● **EXERCISE GOAL**: Please transcribe, word for word, the line containing "R103: 9.1k (CTL, RUN) -> 27k (CTL, RUN)" and every line after it through the end of the records below, and nothing else.

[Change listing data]

————————

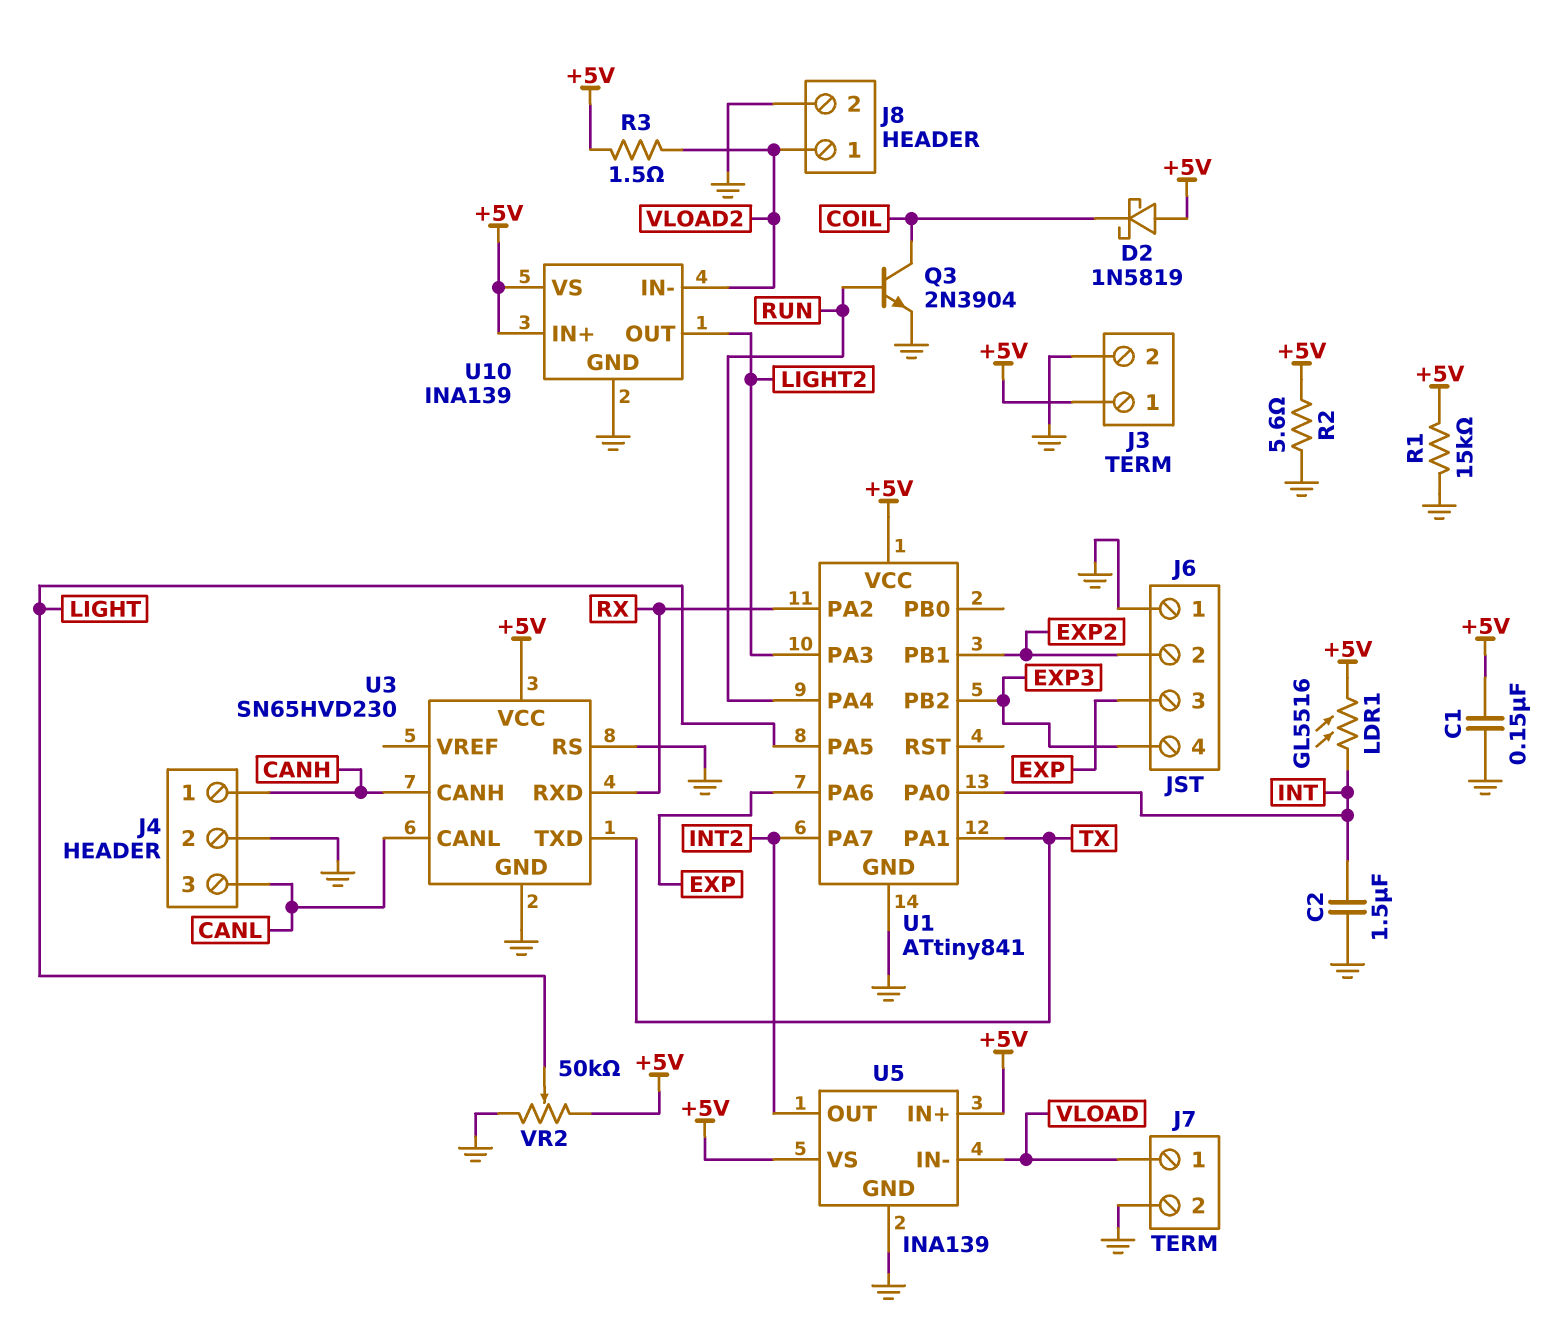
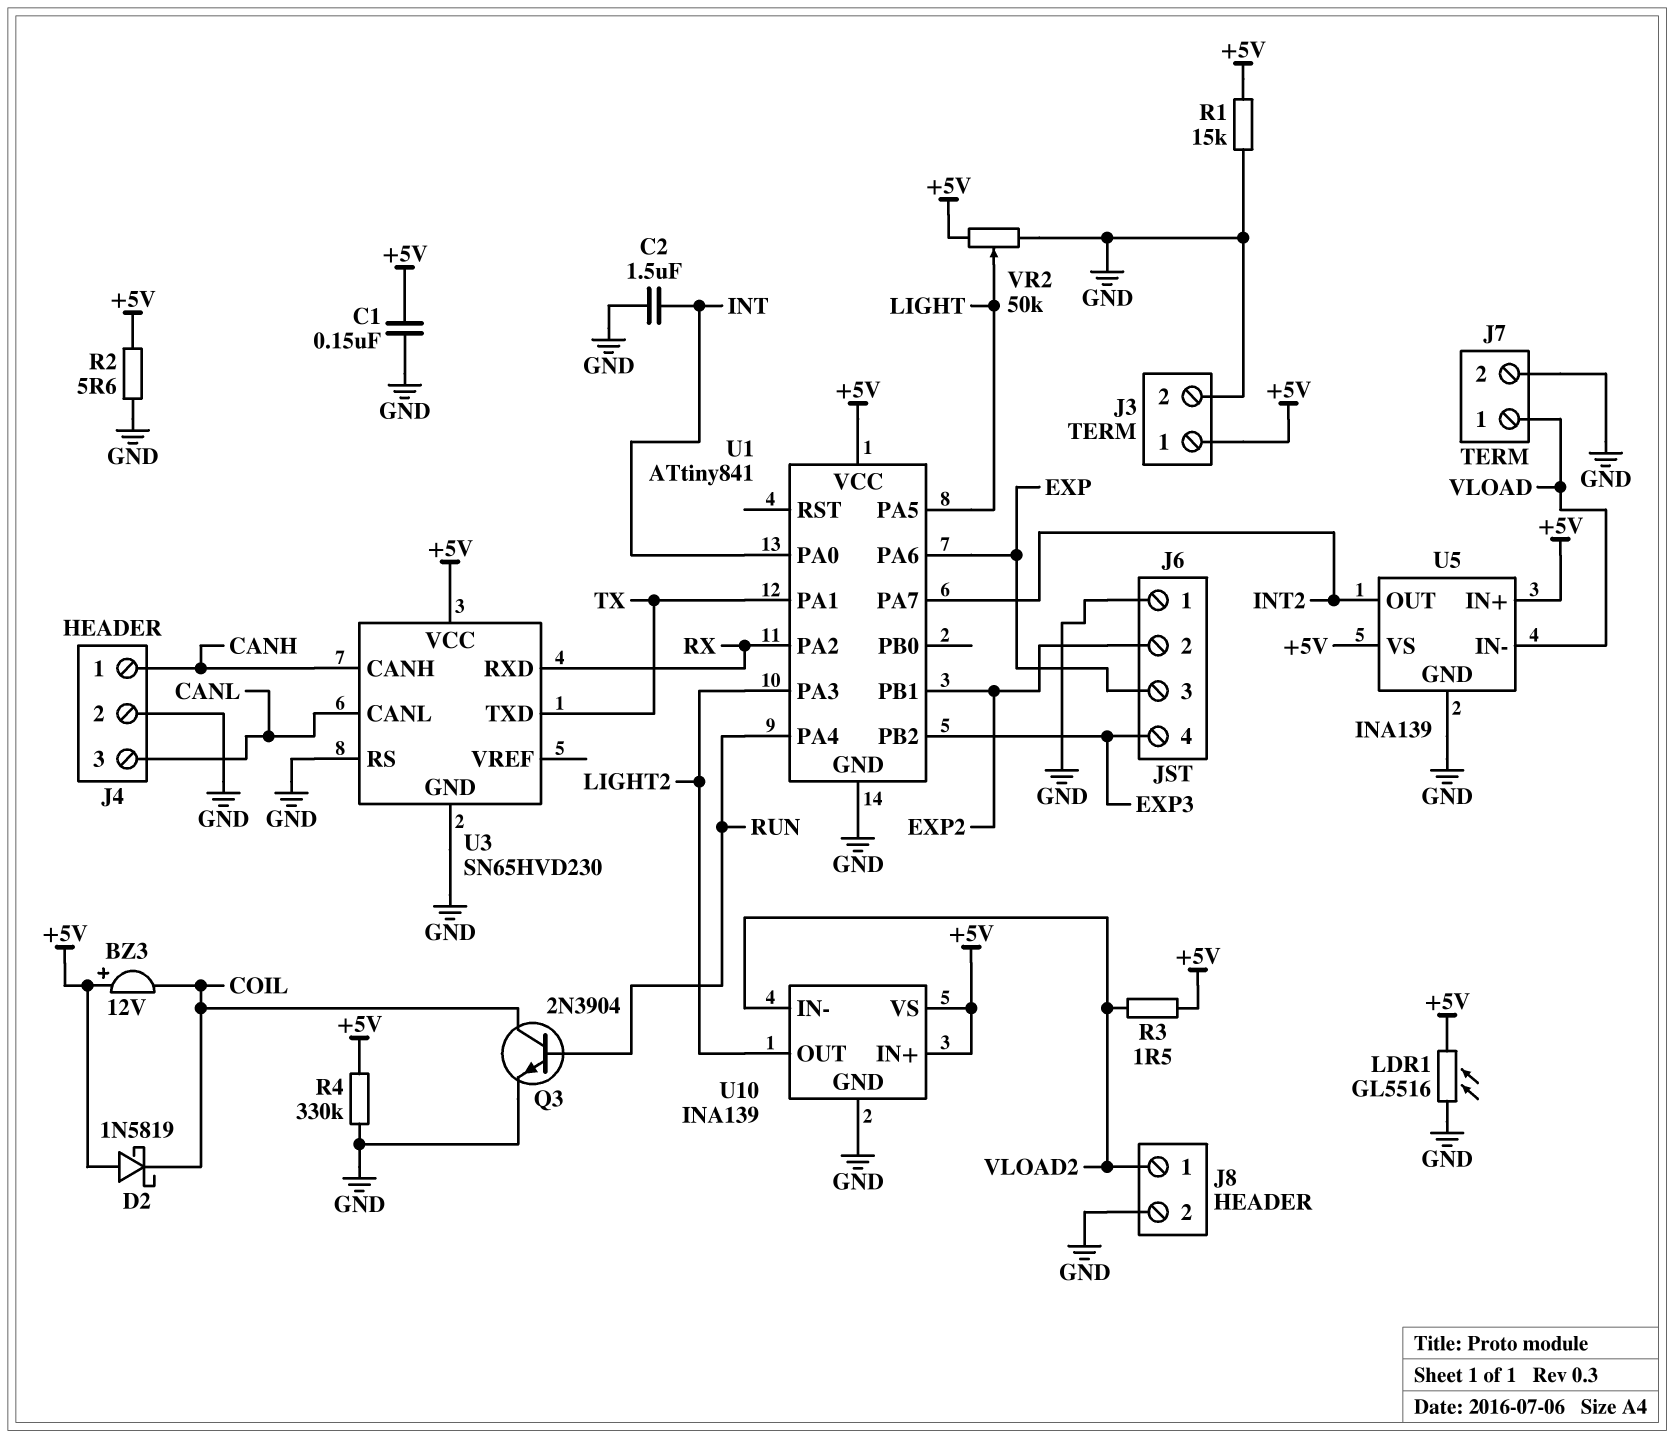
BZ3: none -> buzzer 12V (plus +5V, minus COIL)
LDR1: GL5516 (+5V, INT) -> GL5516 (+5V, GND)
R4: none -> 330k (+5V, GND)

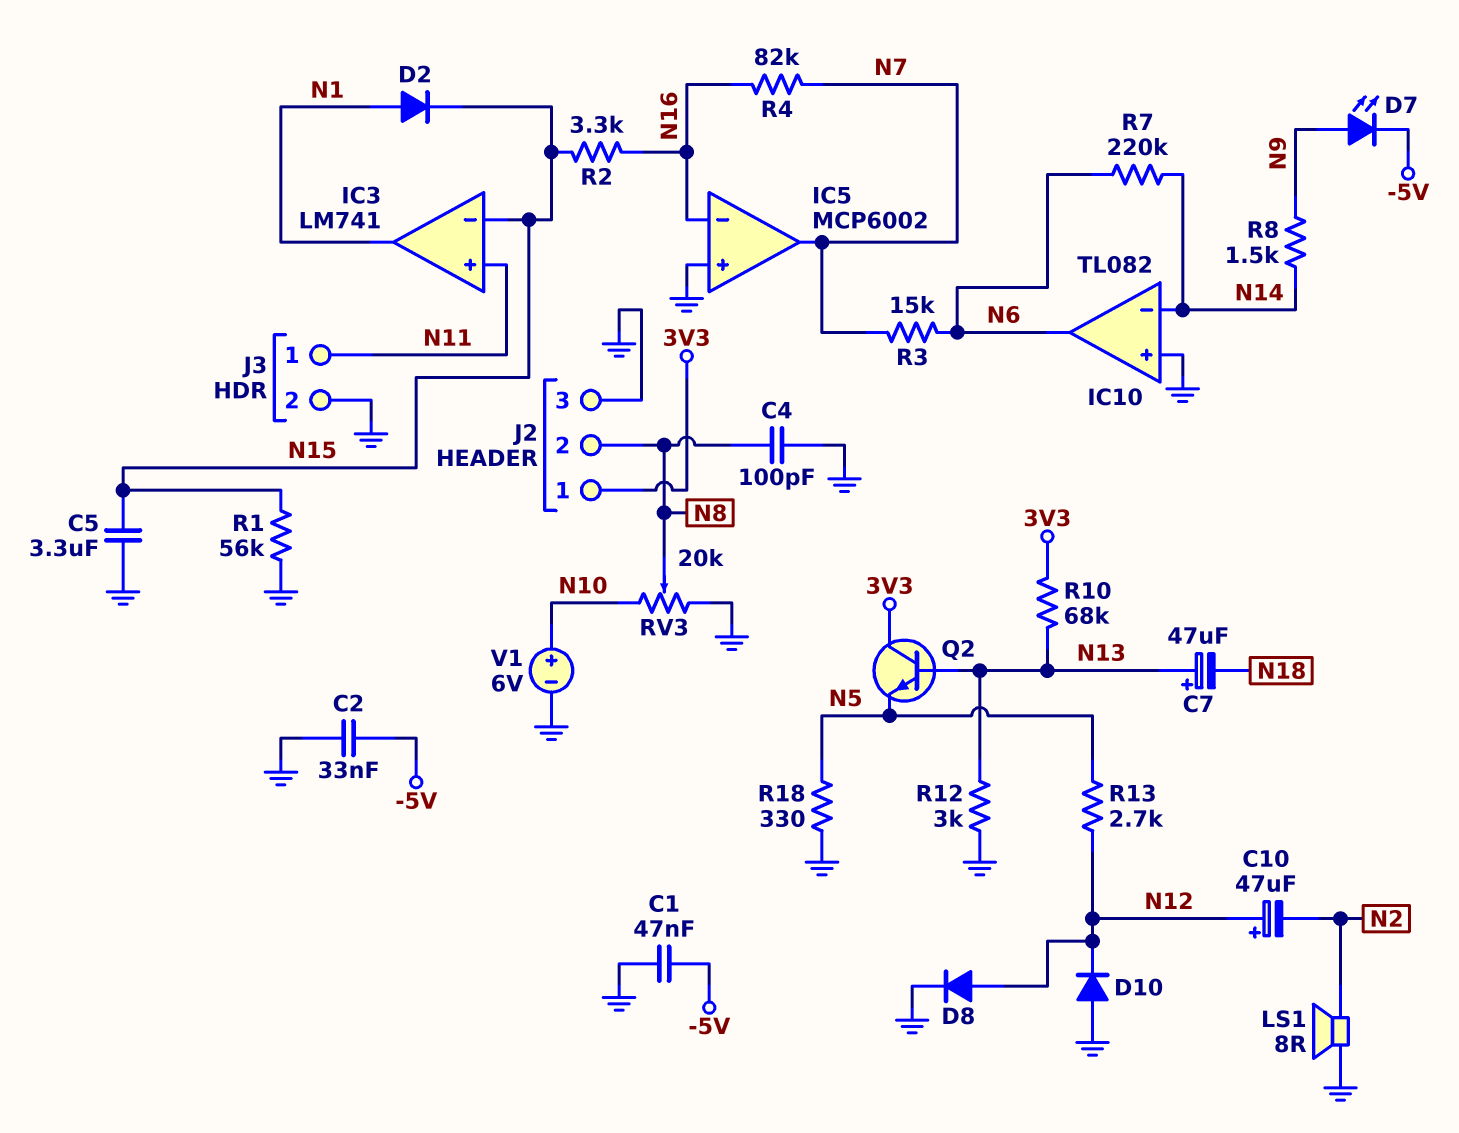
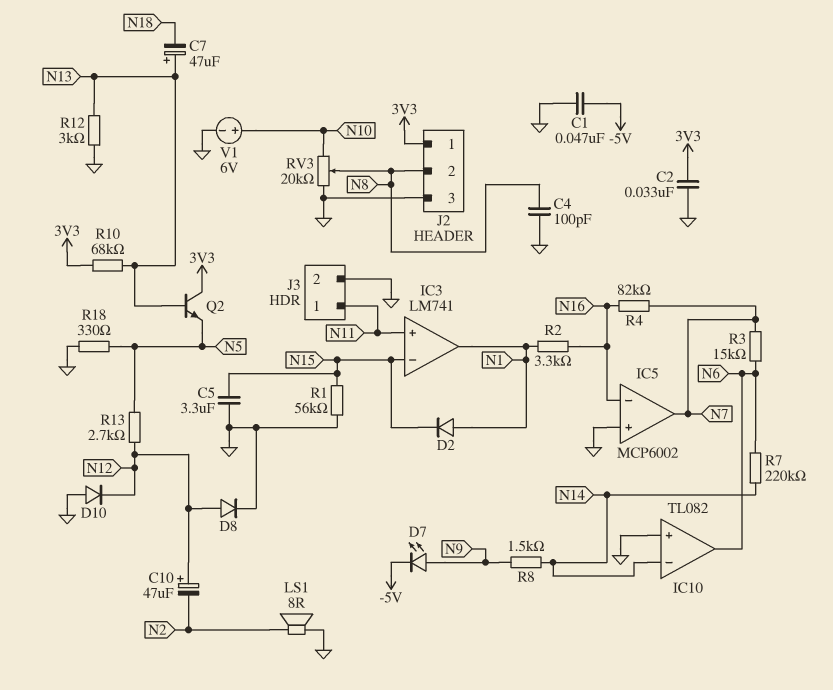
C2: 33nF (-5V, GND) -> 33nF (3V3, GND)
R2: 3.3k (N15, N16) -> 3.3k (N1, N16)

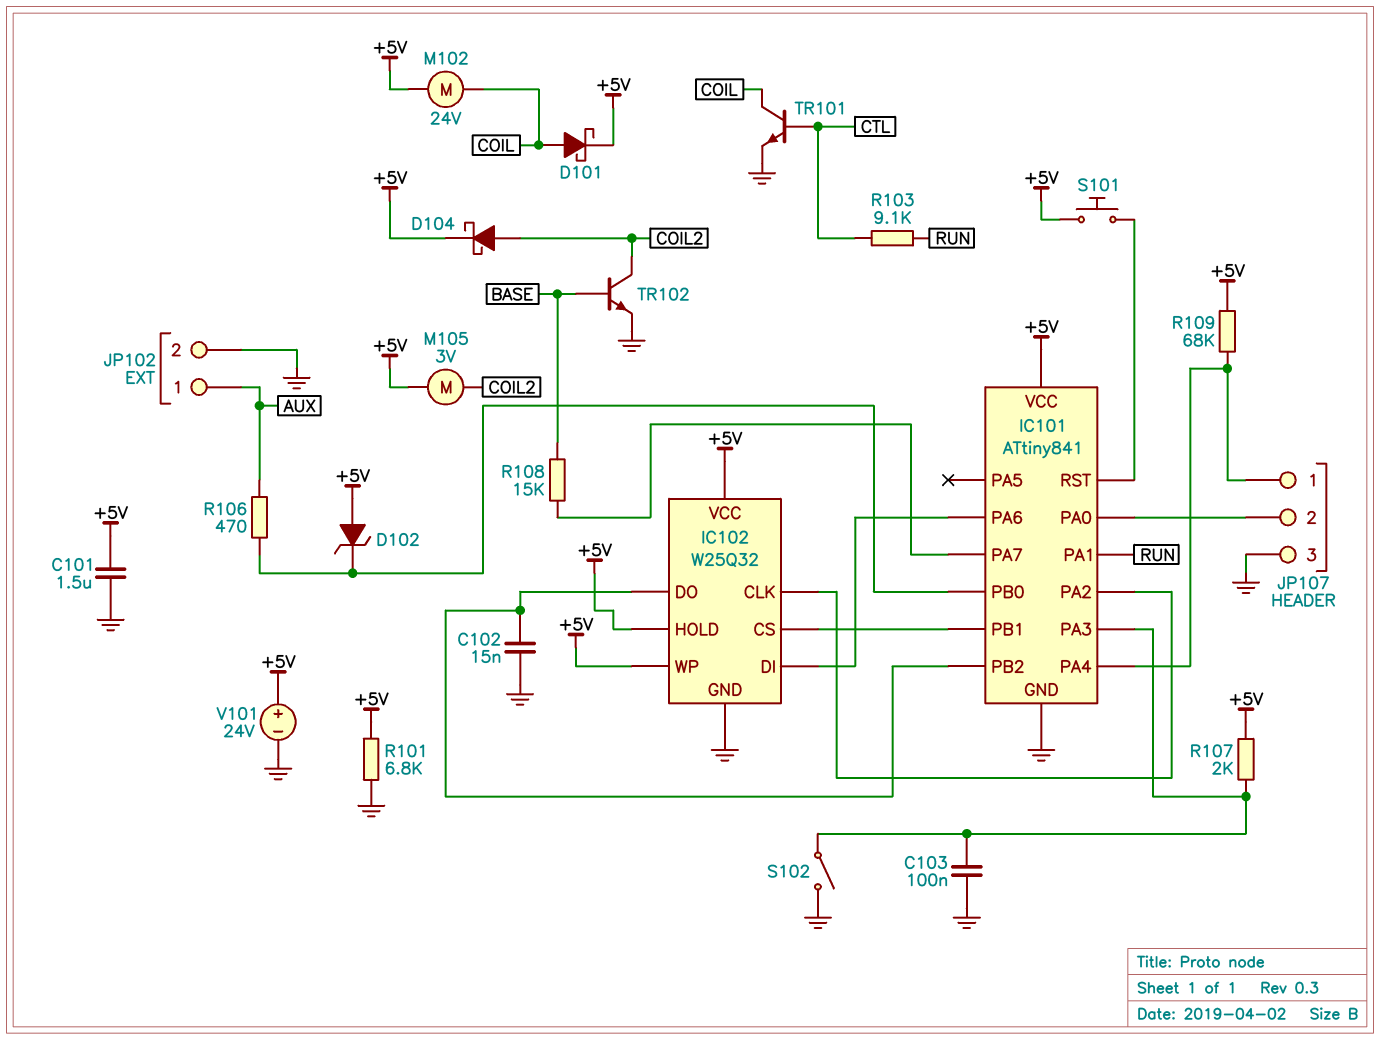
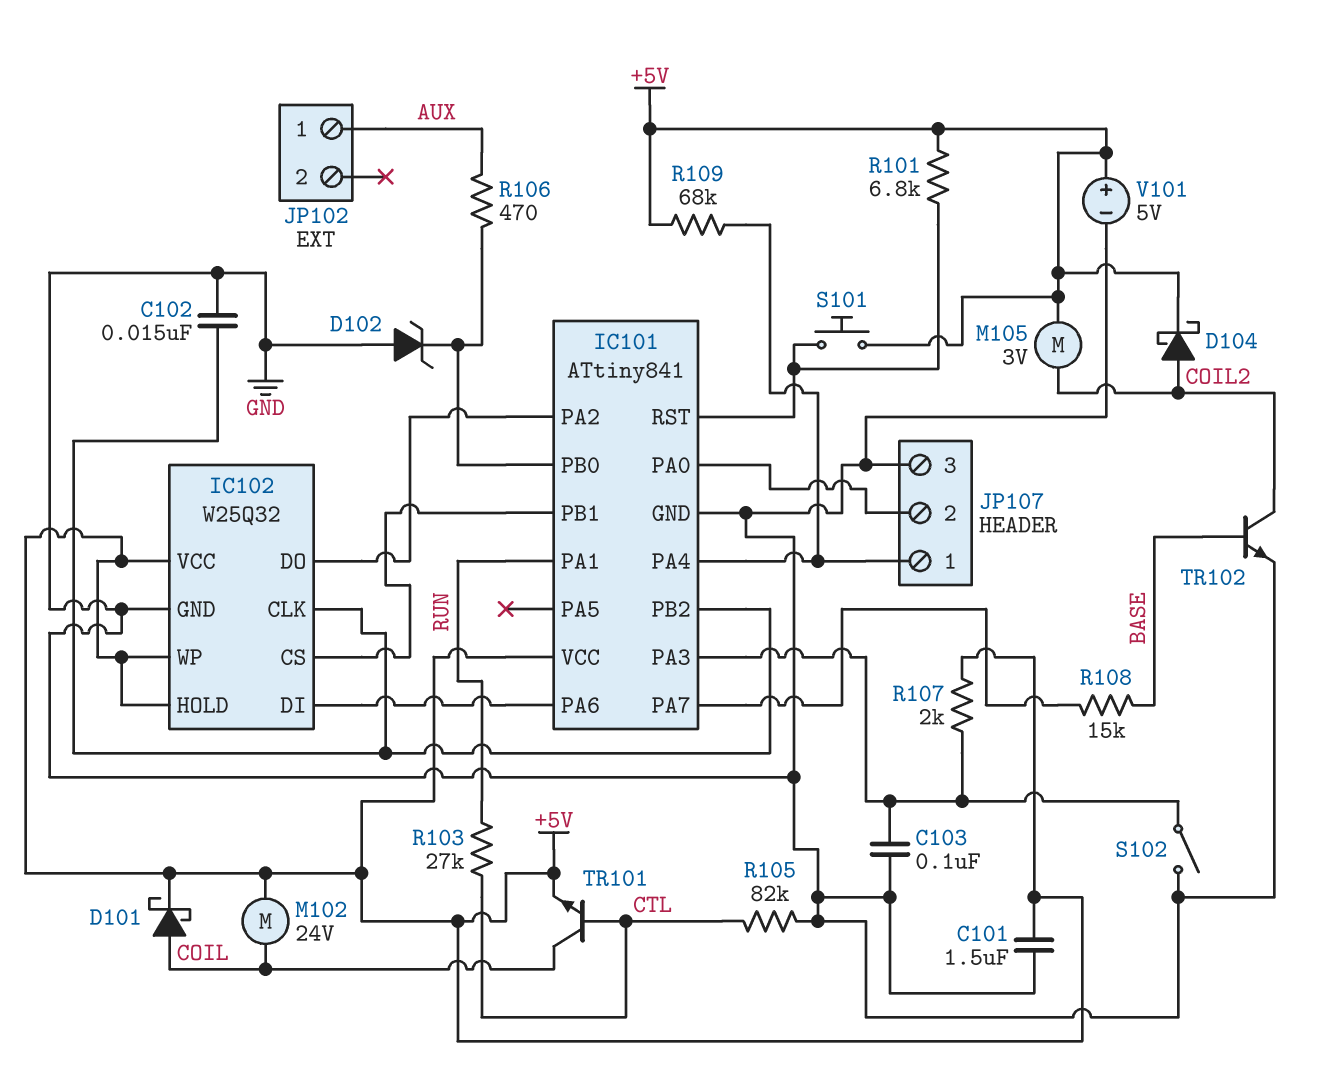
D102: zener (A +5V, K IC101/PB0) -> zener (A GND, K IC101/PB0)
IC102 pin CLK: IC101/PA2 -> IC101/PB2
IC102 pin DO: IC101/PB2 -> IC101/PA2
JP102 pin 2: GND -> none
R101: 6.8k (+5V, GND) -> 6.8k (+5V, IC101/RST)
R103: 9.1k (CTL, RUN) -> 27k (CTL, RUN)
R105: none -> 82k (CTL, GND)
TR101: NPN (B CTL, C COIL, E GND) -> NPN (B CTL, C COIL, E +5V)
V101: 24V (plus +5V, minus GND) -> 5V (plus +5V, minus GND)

————————

● **ANSWER SECTION**:
R103: 9.1k (CTL, RUN) -> 27k (CTL, RUN)
R105: none -> 82k (CTL, GND)
TR101: NPN (B CTL, C COIL, E GND) -> NPN (B CTL, C COIL, E +5V)
V101: 24V (plus +5V, minus GND) -> 5V (plus +5V, minus GND)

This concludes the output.